What you are asked to do.
Only one stretch of the records below is wanted: the lines from the one holding "(457, 275) = (70, 433): black" through the one holding "camera: 125 degrees left, 5 degrees down". Return it exactly, both ends included.

-------- Supplied material

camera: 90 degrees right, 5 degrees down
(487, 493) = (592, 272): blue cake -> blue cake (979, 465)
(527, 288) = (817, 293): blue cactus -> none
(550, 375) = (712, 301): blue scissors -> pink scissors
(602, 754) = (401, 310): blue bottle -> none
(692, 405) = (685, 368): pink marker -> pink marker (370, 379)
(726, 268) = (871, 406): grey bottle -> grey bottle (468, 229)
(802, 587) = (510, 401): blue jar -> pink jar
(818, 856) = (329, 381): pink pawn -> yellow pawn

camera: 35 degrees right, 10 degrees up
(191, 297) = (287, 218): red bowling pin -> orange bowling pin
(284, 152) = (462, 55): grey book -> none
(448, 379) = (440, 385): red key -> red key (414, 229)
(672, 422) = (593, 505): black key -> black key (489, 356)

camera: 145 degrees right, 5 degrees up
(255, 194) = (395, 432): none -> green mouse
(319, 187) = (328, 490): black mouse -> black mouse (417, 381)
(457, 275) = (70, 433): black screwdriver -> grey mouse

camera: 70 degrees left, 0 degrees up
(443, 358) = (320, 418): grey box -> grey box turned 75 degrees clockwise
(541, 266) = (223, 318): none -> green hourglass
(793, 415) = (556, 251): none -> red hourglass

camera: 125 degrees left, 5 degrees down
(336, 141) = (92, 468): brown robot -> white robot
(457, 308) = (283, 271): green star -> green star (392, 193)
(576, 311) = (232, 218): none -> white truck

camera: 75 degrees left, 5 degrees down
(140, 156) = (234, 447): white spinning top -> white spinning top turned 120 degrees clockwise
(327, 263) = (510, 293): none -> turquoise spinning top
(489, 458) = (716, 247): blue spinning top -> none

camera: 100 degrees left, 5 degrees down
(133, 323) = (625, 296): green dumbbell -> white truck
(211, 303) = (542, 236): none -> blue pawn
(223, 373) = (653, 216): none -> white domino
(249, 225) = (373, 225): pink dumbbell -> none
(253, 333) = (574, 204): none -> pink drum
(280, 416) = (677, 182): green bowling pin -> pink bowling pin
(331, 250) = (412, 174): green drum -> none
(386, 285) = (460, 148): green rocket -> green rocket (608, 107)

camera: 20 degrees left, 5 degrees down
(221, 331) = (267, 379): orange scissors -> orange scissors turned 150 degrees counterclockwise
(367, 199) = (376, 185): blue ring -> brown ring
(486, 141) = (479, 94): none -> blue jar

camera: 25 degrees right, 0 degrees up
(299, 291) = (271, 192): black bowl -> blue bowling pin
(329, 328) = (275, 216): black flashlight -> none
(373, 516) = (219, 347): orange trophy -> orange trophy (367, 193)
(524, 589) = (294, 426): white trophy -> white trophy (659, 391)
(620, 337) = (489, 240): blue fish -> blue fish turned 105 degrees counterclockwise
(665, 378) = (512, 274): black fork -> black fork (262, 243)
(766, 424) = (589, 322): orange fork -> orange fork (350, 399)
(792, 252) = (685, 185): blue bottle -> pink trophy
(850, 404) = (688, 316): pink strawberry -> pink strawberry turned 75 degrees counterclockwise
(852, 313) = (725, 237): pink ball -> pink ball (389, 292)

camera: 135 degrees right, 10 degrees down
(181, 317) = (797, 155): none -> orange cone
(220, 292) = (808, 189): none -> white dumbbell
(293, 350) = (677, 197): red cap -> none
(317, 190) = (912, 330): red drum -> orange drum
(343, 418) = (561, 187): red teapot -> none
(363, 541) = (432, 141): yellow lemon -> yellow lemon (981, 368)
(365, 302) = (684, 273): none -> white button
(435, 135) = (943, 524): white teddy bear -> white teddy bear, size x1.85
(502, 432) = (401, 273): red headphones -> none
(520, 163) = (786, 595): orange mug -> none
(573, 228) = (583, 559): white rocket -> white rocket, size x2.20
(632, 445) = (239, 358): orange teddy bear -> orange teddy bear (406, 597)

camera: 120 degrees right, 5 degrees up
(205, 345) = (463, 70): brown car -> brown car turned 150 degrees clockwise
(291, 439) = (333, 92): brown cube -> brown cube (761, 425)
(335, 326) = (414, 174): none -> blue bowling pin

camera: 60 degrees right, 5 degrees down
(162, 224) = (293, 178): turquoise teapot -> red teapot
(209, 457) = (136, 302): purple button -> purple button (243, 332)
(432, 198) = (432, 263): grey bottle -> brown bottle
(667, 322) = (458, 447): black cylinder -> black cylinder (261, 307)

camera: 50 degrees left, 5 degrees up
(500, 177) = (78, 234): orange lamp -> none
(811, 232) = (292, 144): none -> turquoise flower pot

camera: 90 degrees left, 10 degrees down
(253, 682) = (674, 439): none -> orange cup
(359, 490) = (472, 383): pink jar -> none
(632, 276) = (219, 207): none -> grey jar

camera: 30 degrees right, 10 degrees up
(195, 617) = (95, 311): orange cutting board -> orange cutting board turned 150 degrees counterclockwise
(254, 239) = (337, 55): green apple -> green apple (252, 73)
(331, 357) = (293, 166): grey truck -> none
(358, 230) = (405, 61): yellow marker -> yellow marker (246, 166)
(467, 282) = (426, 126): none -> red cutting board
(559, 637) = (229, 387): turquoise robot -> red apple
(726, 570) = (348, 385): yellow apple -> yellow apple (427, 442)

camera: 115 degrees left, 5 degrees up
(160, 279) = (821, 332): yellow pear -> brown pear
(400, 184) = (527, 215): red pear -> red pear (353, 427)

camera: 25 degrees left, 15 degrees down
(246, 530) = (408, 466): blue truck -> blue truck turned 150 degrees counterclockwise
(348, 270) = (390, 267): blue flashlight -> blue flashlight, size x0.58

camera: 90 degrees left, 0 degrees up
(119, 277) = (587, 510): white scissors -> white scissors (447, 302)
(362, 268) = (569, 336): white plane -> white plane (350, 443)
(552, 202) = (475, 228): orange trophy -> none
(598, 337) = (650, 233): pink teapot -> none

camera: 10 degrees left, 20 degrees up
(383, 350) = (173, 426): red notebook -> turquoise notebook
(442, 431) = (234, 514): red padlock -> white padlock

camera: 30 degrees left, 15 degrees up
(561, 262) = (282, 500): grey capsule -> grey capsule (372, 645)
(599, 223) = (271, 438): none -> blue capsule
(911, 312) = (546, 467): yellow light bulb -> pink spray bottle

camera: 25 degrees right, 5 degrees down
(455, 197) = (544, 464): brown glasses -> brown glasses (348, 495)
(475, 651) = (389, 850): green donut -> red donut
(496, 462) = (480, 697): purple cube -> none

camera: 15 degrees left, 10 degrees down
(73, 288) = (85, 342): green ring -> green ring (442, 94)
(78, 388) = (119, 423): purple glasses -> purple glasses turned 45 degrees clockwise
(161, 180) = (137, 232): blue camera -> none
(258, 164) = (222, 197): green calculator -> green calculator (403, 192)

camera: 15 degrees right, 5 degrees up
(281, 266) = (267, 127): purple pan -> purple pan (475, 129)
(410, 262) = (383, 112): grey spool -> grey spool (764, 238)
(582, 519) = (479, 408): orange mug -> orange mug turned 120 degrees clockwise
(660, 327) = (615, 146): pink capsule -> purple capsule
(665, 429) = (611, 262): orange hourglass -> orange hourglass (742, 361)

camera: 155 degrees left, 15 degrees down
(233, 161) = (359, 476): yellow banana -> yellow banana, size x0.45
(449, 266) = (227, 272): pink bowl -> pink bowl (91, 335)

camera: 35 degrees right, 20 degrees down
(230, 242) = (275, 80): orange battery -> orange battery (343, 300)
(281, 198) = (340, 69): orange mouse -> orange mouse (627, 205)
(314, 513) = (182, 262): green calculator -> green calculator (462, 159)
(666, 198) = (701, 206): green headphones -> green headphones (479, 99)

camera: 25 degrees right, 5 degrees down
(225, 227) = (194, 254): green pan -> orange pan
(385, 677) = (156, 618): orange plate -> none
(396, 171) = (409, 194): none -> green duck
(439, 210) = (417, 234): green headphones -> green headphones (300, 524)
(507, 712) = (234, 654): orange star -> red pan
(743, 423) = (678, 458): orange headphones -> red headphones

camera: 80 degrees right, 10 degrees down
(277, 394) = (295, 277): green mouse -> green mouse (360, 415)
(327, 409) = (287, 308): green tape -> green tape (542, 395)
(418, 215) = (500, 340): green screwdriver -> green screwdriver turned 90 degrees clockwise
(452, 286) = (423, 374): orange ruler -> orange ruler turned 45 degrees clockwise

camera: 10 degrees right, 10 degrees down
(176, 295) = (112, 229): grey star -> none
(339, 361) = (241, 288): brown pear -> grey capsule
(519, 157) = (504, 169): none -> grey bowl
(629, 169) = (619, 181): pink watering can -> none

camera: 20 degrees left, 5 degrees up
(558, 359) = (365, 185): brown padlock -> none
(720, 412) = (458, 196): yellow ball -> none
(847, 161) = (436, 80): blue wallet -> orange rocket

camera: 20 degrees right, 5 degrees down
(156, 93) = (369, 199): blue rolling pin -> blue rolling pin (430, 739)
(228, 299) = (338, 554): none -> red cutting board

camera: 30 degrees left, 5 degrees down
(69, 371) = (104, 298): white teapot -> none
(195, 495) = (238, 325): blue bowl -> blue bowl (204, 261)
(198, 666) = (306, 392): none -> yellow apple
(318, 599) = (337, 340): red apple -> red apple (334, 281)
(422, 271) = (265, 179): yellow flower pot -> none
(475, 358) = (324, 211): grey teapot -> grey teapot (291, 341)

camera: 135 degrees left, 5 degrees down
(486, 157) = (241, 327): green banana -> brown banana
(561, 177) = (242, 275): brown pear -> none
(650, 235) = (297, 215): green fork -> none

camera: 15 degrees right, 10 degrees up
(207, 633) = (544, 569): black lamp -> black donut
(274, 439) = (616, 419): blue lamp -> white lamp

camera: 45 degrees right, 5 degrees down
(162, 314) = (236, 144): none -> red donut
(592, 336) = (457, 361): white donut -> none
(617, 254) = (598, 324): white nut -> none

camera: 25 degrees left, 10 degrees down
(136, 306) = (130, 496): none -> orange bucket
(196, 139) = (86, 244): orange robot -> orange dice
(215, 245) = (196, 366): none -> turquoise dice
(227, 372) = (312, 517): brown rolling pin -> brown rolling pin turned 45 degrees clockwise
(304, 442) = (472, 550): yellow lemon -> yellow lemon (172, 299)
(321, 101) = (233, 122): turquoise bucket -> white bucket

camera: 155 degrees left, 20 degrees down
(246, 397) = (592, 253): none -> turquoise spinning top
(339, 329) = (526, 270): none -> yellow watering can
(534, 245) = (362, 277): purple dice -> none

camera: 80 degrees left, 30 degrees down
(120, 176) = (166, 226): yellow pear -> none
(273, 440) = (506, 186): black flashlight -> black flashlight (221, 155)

----------------

Written response.
(457, 275) = (70, 433): black screwdriver -> grey mouse

camera: 70 degrees left, 0 degrees up
(443, 358) = (320, 418): grey box -> grey box turned 75 degrees clockwise
(541, 266) = (223, 318): none -> green hourglass
(793, 415) = (556, 251): none -> red hourglass

camera: 125 degrees left, 5 degrees down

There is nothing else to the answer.